**Written instruction:**
Rewrite the lines below, replacing "Identify the location of" with "Find the position of" everywhere it appears and leaving the rest unchanged.

**Dataset entries:**

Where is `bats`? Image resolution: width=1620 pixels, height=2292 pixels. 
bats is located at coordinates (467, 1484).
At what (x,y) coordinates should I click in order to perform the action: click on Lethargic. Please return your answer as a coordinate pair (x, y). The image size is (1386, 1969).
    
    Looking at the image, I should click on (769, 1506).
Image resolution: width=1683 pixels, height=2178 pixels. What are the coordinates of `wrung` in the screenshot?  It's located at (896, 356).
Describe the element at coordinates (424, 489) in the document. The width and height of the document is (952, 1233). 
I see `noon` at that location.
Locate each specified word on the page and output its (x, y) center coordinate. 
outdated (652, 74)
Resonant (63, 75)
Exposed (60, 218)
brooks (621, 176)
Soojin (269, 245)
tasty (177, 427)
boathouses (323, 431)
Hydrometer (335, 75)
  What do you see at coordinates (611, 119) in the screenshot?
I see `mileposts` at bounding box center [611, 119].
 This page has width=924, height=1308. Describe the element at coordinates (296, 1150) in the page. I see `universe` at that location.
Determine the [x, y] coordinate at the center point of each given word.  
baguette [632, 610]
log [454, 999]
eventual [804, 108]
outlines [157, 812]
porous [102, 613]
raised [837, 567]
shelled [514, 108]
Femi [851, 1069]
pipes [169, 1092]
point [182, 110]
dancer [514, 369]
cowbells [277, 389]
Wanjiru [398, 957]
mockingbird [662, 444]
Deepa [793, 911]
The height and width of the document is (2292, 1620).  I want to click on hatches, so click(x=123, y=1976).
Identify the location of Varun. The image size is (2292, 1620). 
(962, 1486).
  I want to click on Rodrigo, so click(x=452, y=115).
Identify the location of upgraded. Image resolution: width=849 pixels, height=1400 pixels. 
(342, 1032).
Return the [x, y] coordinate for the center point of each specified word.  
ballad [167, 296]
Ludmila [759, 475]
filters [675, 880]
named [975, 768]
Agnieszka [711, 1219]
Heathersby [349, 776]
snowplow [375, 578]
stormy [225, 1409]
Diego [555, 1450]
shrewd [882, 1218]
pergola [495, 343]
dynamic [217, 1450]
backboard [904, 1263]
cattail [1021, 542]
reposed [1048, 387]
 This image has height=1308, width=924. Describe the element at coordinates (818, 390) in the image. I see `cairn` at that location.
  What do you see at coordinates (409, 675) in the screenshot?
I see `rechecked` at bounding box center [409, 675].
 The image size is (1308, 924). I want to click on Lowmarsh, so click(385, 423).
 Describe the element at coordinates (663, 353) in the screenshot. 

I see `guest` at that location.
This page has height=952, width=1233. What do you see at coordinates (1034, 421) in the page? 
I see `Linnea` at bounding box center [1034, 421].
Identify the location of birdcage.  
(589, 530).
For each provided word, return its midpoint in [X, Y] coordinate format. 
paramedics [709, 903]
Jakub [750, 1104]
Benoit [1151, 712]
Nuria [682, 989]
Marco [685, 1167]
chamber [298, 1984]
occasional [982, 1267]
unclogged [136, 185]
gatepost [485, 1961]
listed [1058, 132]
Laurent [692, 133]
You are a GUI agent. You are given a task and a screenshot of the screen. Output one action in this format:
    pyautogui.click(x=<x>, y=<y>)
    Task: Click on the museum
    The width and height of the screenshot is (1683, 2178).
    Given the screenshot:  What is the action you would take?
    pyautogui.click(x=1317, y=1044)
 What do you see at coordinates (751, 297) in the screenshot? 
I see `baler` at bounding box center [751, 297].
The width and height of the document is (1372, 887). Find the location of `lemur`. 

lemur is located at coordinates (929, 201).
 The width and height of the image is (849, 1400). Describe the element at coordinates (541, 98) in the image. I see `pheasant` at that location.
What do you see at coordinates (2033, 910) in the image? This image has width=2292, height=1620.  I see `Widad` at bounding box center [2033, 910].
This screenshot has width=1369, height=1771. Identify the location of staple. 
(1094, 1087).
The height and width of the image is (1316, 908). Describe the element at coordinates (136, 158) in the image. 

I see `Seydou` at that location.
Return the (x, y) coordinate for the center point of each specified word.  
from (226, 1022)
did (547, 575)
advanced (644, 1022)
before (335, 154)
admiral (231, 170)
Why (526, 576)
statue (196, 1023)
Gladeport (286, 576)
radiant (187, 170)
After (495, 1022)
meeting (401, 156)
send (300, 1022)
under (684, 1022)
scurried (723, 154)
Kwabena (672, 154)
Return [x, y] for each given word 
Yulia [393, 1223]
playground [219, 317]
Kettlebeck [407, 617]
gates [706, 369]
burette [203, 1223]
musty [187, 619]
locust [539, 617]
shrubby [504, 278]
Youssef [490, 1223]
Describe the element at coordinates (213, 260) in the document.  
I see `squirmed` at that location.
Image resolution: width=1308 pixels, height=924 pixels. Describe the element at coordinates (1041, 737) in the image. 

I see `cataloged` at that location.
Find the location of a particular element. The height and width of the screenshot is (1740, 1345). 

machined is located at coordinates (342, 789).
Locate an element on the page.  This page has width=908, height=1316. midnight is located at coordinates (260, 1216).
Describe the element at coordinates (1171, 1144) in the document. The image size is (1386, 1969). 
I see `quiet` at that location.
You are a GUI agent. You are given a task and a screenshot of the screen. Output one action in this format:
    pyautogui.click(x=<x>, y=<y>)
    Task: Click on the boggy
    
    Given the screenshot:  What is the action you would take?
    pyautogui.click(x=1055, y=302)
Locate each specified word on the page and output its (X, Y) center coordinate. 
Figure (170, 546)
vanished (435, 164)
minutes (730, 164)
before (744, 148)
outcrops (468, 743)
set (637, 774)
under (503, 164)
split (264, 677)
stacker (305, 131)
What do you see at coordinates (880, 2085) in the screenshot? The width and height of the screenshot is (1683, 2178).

**Output:**
Where is `bats`? Image resolution: width=1620 pixels, height=2292 pixels. 
bats is located at coordinates (467, 1484).
At what (x,y) coordinates should I click in order to perform the action: click on Lethargic. Please return your answer as a coordinate pair (x, y). The image size is (1386, 1969).
    
    Looking at the image, I should click on (769, 1506).
Image resolution: width=1683 pixels, height=2178 pixels. What are the coordinates of `wrung` in the screenshot?  It's located at (896, 356).
Describe the element at coordinates (424, 489) in the document. The width and height of the document is (952, 1233). 
I see `noon` at that location.
Locate each specified word on the page and output its (x, y) center coordinate. 
outdated (652, 74)
Resonant (63, 75)
Exposed (60, 218)
brooks (621, 176)
Soojin (269, 245)
tasty (177, 427)
boathouses (323, 431)
Hydrometer (335, 75)
  What do you see at coordinates (611, 119) in the screenshot?
I see `mileposts` at bounding box center [611, 119].
 This page has width=924, height=1308. Describe the element at coordinates (296, 1150) in the page. I see `universe` at that location.
Determine the [x, y] coordinate at the center point of each given word.  
baguette [632, 610]
log [454, 999]
eventual [804, 108]
outlines [157, 812]
porous [102, 613]
raised [837, 567]
shelled [514, 108]
Femi [851, 1069]
pipes [169, 1092]
point [182, 110]
dancer [514, 369]
cowbells [277, 389]
Wanjiru [398, 957]
mockingbird [662, 444]
Deepa [793, 911]
The height and width of the document is (2292, 1620).  I want to click on hatches, so click(x=123, y=1976).
Find the position of Varun. The image size is (2292, 1620). 
(962, 1486).
  I want to click on Rodrigo, so click(x=452, y=115).
Find the position of upgraded. Image resolution: width=849 pixels, height=1400 pixels. 
(342, 1032).
Return the [x, y] coordinate for the center point of each specified word.  
ballad [167, 296]
Ludmila [759, 475]
filters [675, 880]
named [975, 768]
Agnieszka [711, 1219]
Heathersby [349, 776]
snowplow [375, 578]
stormy [225, 1409]
Diego [555, 1450]
shrewd [882, 1218]
pergola [495, 343]
dynamic [217, 1450]
backboard [904, 1263]
cattail [1021, 542]
reposed [1048, 387]
 This image has height=1308, width=924. Describe the element at coordinates (818, 390) in the image. I see `cairn` at that location.
  What do you see at coordinates (409, 675) in the screenshot?
I see `rechecked` at bounding box center [409, 675].
 The image size is (1308, 924). I want to click on Lowmarsh, so click(385, 423).
 Describe the element at coordinates (663, 353) in the screenshot. 

I see `guest` at that location.
This page has height=952, width=1233. What do you see at coordinates (1034, 421) in the page? 
I see `Linnea` at bounding box center [1034, 421].
Find the position of birdcage.  
(589, 530).
For each provided word, return its midpoint in [X, Y] coordinate format. 
paramedics [709, 903]
Jakub [750, 1104]
Benoit [1151, 712]
Nuria [682, 989]
Marco [685, 1167]
chamber [298, 1984]
occasional [982, 1267]
unclogged [136, 185]
gatepost [485, 1961]
listed [1058, 132]
Laurent [692, 133]
You are a GUI agent. You are given a task and a screenshot of the screen. Output one action in this format:
    pyautogui.click(x=<x>, y=<y>)
    Task: Click on the museum
    The width and height of the screenshot is (1683, 2178).
    Given the screenshot:  What is the action you would take?
    pyautogui.click(x=1317, y=1044)
 What do you see at coordinates (751, 297) in the screenshot? 
I see `baler` at bounding box center [751, 297].
The width and height of the document is (1372, 887). Find the location of `lemur`. 

lemur is located at coordinates (929, 201).
 The width and height of the image is (849, 1400). Describe the element at coordinates (541, 98) in the image. I see `pheasant` at that location.
What do you see at coordinates (2033, 910) in the image? This image has width=2292, height=1620.  I see `Widad` at bounding box center [2033, 910].
This screenshot has width=1369, height=1771. Find the position of staple. 
(1094, 1087).
The height and width of the image is (1316, 908). Describe the element at coordinates (136, 158) in the image. 

I see `Seydou` at that location.
Return the (x, y) coordinate for the center point of each specified word.  
from (226, 1022)
did (547, 575)
advanced (644, 1022)
before (335, 154)
admiral (231, 170)
Why (526, 576)
statue (196, 1023)
Gladeport (286, 576)
radiant (187, 170)
After (495, 1022)
meeting (401, 156)
send (300, 1022)
under (684, 1022)
scurried (723, 154)
Kwabena (672, 154)
Return [x, y] for each given word 
Yulia [393, 1223]
playground [219, 317]
Kettlebeck [407, 617]
gates [706, 369]
burette [203, 1223]
musty [187, 619]
locust [539, 617]
shrubby [504, 278]
Youssef [490, 1223]
Describe the element at coordinates (213, 260) in the document.  
I see `squirmed` at that location.
Image resolution: width=1308 pixels, height=924 pixels. Describe the element at coordinates (1041, 737) in the image. 

I see `cataloged` at that location.
Find the location of a particular element. The height and width of the screenshot is (1740, 1345). 

machined is located at coordinates (342, 789).
Locate an element on the page.  This page has width=908, height=1316. midnight is located at coordinates (260, 1216).
Describe the element at coordinates (1171, 1144) in the document. The image size is (1386, 1969). 
I see `quiet` at that location.
You are a GUI agent. You are given a task and a screenshot of the screen. Output one action in this format:
    pyautogui.click(x=<x>, y=<y>)
    Task: Click on the boggy
    
    Given the screenshot:  What is the action you would take?
    pyautogui.click(x=1055, y=302)
Locate each specified word on the page and output its (X, Y) center coordinate. 
Figure (170, 546)
vanished (435, 164)
minutes (730, 164)
before (744, 148)
outcrops (468, 743)
set (637, 774)
under (503, 164)
split (264, 677)
stacker (305, 131)
What do you see at coordinates (880, 2085) in the screenshot? The width and height of the screenshot is (1683, 2178).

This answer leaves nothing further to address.